**Stored records**

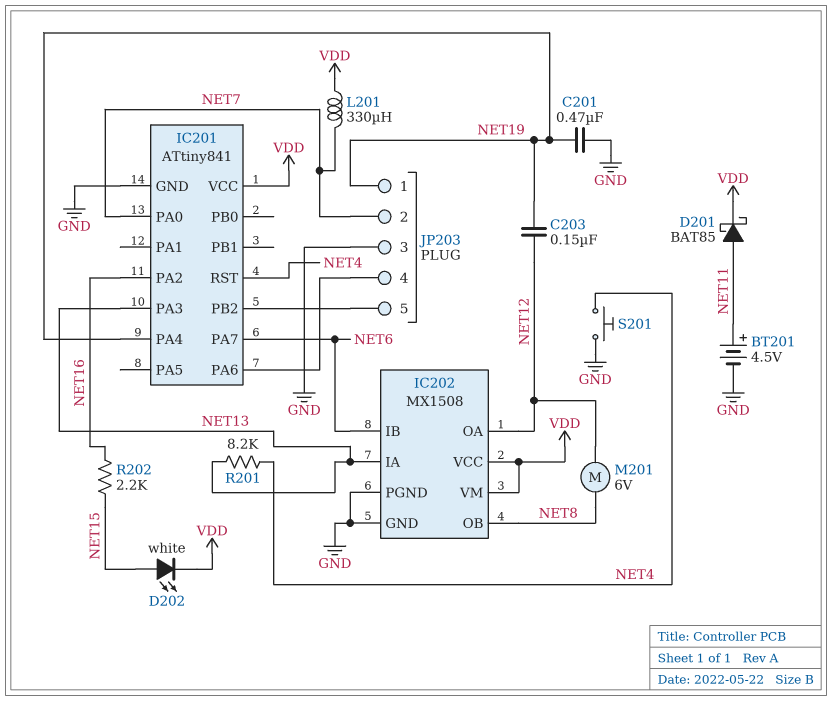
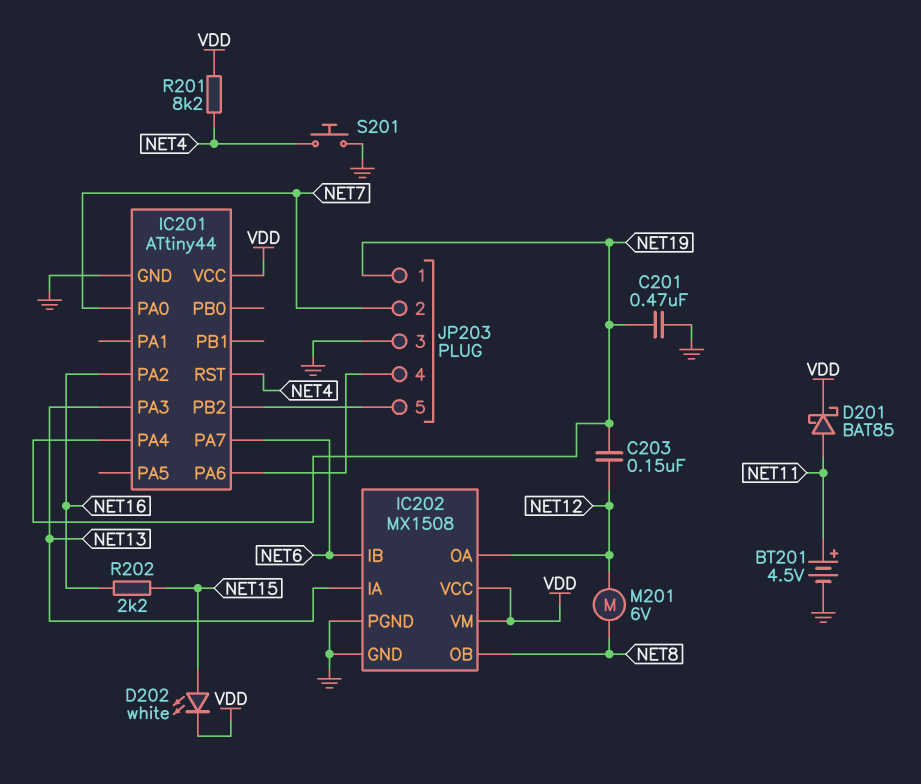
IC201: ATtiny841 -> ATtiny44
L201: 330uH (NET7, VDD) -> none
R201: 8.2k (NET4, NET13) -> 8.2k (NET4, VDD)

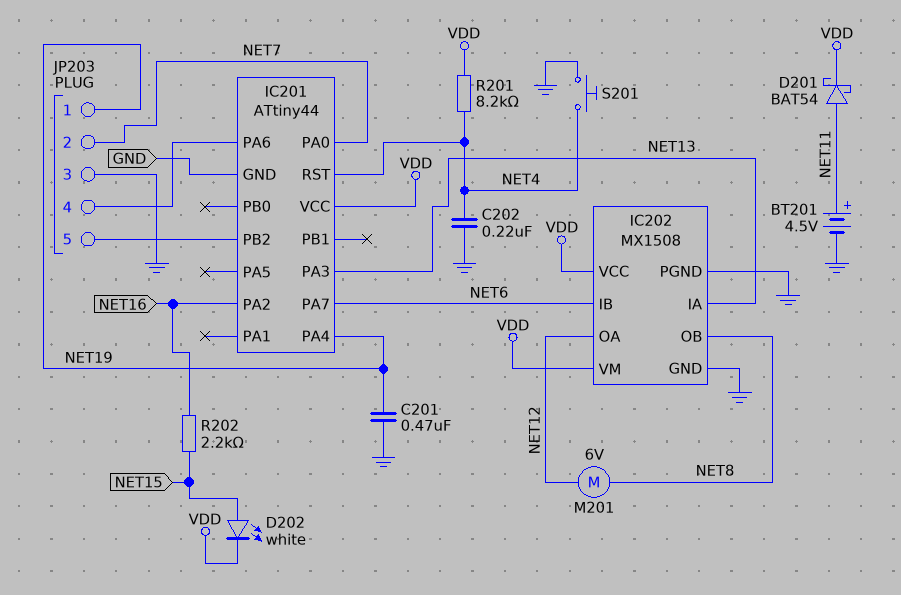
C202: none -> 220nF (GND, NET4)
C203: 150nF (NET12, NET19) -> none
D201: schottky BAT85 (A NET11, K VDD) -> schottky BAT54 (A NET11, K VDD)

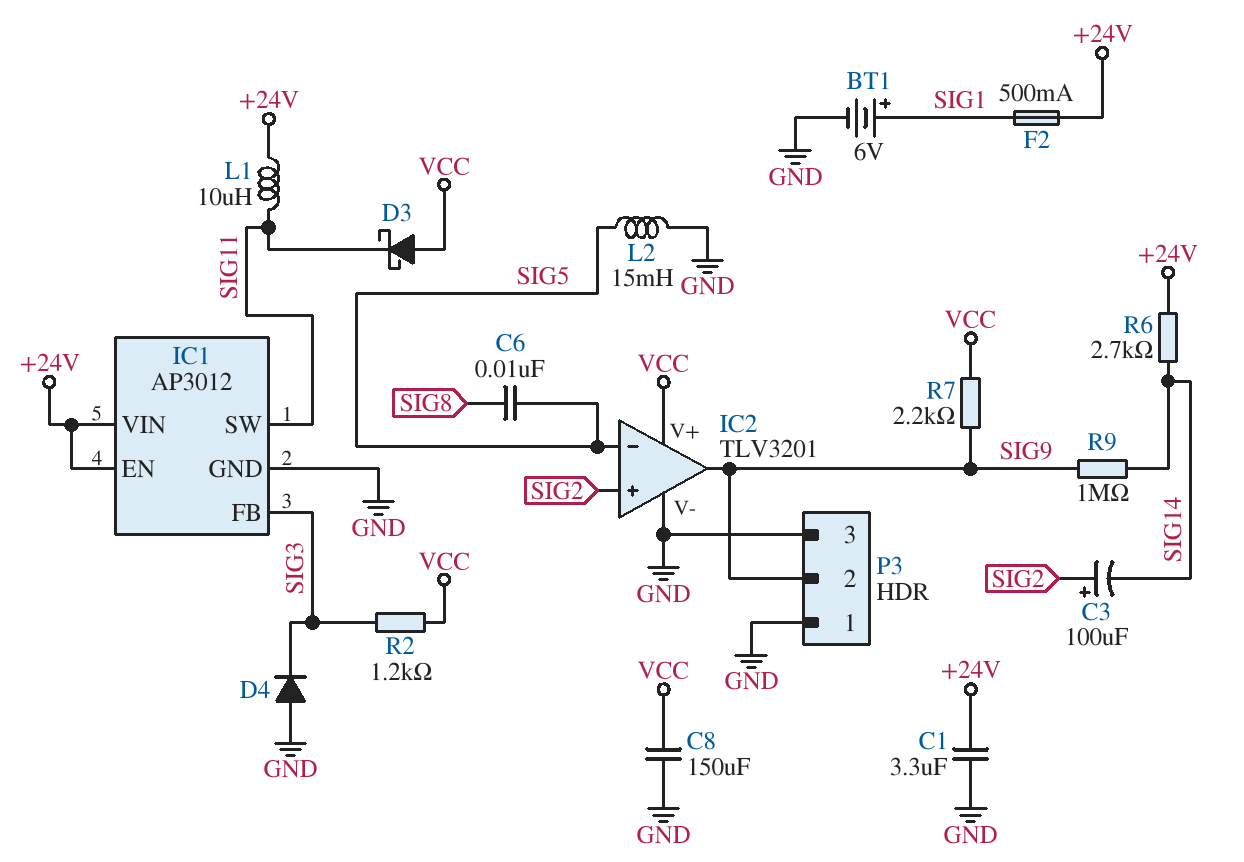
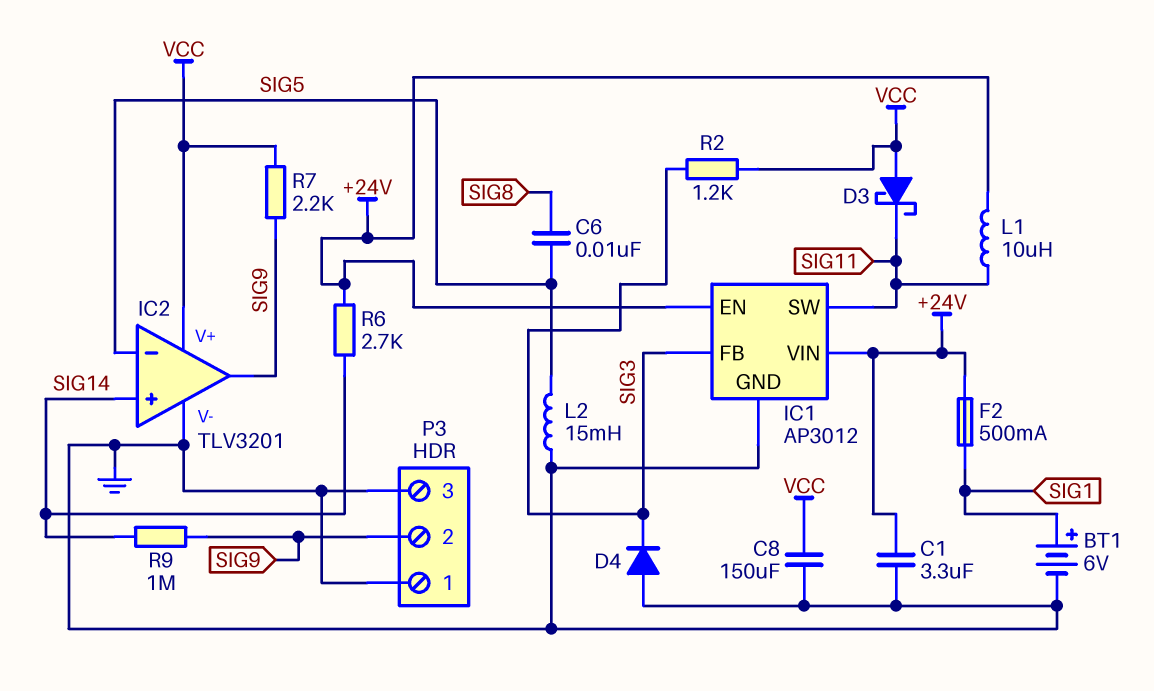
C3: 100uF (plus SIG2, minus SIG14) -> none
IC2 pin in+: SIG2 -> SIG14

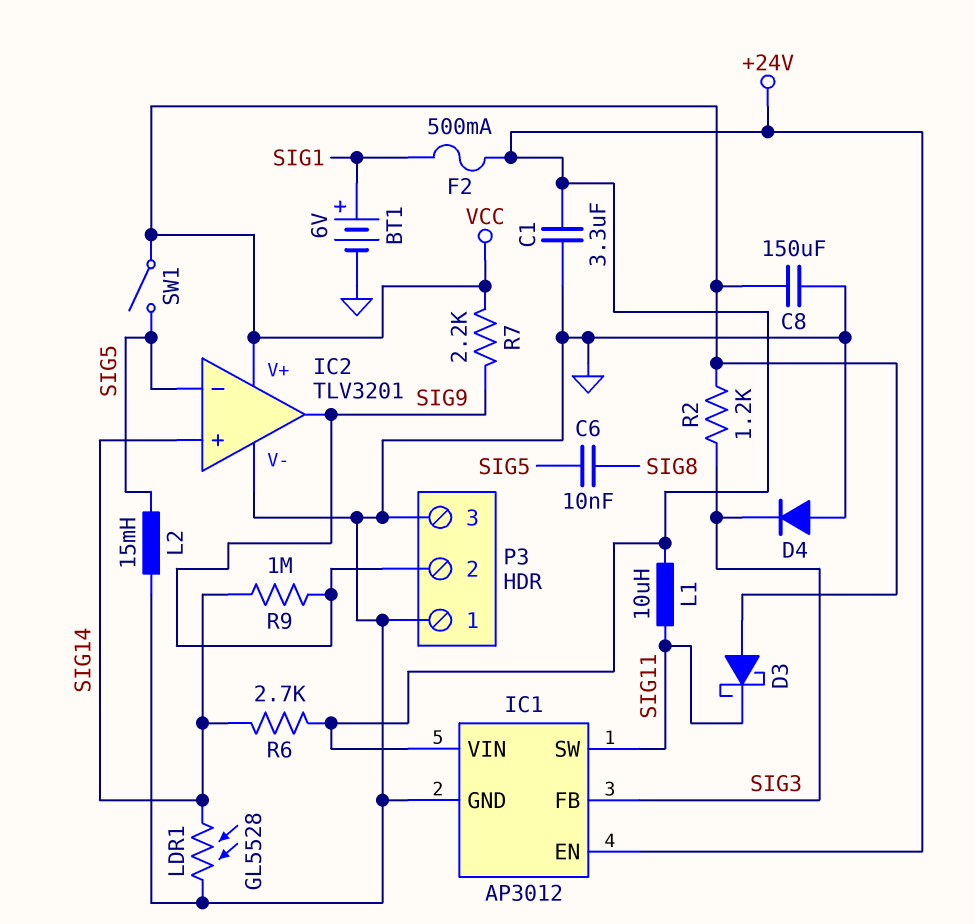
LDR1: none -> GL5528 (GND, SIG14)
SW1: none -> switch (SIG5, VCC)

**Problem**
Check each line of the records for the word "none", and show the lines that contain it.

**Result of the exercise**
L201: 330uH (NET7, VDD) -> none
C202: none -> 220nF (GND, NET4)
C203: 150nF (NET12, NET19) -> none
C3: 100uF (plus SIG2, minus SIG14) -> none
LDR1: none -> GL5528 (GND, SIG14)
SW1: none -> switch (SIG5, VCC)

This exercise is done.